*Required task:* Pick out every line of the listing below that contains the string "markup" and copy each of those lines in full.

*Data in this exercise:*
* BEGIN *

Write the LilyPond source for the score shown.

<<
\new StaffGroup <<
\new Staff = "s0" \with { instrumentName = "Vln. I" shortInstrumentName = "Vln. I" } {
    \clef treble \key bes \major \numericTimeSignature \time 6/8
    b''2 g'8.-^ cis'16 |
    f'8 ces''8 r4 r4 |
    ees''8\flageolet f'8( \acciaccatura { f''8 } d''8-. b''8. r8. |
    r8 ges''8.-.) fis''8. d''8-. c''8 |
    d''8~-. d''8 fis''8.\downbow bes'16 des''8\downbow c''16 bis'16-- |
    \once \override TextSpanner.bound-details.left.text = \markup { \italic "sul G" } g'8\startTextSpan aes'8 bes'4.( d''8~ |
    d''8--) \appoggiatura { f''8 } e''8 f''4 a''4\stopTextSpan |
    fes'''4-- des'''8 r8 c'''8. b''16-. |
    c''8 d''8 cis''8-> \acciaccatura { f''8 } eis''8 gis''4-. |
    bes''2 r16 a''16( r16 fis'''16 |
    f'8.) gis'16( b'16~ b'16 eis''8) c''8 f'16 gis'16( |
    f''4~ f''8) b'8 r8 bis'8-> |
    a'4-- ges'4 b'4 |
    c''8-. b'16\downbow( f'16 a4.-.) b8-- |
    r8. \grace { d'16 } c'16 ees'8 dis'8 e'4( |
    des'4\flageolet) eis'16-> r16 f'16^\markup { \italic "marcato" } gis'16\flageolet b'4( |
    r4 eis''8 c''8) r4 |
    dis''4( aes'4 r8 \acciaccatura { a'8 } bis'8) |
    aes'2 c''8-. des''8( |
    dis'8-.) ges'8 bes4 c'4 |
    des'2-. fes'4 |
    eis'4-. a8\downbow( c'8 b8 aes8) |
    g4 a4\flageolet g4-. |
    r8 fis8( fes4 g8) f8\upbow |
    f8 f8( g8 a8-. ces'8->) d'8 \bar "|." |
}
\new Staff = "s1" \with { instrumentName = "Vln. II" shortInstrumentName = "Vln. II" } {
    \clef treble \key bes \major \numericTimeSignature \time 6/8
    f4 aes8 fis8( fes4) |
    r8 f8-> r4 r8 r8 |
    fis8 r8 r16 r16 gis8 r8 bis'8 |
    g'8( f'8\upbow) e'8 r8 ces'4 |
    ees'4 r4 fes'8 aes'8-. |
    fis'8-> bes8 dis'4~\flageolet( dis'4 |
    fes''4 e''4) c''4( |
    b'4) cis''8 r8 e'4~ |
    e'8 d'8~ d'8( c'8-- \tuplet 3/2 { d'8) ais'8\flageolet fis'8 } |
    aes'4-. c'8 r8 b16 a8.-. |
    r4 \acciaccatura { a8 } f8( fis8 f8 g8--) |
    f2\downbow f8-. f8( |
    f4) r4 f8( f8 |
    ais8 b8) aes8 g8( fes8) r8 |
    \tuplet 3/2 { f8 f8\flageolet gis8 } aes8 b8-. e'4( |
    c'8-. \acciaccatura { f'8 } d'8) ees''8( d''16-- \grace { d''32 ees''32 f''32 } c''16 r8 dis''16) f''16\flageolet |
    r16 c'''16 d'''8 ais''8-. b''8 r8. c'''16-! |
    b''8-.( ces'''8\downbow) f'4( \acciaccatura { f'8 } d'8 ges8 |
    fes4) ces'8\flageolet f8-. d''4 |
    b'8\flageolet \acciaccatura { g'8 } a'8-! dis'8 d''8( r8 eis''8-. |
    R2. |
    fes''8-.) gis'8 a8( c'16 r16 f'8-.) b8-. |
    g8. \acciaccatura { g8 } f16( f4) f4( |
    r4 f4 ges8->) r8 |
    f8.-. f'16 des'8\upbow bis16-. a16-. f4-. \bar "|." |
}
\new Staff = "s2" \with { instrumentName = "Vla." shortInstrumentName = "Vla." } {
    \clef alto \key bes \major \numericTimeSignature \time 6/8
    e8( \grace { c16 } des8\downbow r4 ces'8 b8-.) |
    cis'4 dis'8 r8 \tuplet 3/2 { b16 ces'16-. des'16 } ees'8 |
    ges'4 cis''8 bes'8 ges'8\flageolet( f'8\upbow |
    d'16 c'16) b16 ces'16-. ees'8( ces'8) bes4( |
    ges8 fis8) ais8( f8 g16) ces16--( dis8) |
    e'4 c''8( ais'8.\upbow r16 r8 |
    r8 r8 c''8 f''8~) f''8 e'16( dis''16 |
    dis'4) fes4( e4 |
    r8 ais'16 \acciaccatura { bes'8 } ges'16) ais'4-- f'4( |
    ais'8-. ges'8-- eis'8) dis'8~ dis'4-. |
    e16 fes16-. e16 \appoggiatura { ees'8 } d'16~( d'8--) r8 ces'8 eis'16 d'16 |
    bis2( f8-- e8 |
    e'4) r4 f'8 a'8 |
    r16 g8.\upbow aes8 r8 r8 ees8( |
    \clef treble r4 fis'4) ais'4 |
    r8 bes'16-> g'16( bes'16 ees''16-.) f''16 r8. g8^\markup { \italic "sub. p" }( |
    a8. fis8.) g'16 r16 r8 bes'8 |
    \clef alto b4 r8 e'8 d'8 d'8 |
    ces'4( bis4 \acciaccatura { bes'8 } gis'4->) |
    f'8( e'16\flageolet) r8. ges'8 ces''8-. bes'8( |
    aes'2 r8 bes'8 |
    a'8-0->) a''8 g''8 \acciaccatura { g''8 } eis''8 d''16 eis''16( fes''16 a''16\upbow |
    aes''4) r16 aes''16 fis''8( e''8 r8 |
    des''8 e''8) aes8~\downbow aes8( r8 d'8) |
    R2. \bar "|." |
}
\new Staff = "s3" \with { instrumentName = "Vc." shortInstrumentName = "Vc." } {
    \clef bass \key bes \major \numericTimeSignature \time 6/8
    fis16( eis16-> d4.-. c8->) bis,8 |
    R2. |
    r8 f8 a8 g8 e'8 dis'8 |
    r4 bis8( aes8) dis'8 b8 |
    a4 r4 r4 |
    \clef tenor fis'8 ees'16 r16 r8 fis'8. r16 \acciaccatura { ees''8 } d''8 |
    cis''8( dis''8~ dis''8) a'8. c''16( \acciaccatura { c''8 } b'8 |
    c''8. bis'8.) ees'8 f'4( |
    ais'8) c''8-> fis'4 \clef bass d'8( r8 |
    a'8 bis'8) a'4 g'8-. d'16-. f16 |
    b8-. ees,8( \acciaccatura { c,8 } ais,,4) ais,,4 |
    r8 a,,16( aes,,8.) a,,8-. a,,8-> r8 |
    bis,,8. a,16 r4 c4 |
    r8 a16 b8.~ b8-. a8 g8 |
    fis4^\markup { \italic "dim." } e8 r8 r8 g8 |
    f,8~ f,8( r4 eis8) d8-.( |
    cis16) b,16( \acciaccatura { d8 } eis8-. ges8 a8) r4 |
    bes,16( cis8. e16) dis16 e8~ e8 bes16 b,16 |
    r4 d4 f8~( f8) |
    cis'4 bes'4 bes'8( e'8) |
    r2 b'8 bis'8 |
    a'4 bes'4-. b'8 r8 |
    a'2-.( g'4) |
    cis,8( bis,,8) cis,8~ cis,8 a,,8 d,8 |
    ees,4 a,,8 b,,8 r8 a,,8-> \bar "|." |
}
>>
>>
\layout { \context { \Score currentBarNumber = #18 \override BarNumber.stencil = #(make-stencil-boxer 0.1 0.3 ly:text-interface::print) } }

* END *

*Exercise answer:*
    \once \override TextSpanner.bound-details.left.text = \markup { \italic "sul G" } g'8\startTextSpan aes'8 bes'4.( d''8~ |
    des'4\flageolet) eis'16-> r16 f'16^\markup { \italic "marcato" } gis'16\flageolet b'4( |
    r8 bes'16-> g'16( bes'16 ees''16-.) f''16 r8. g8^\markup { \italic "sub. p" }( |
    fis4^\markup { \italic "dim." } e8 r8 r8 g8 |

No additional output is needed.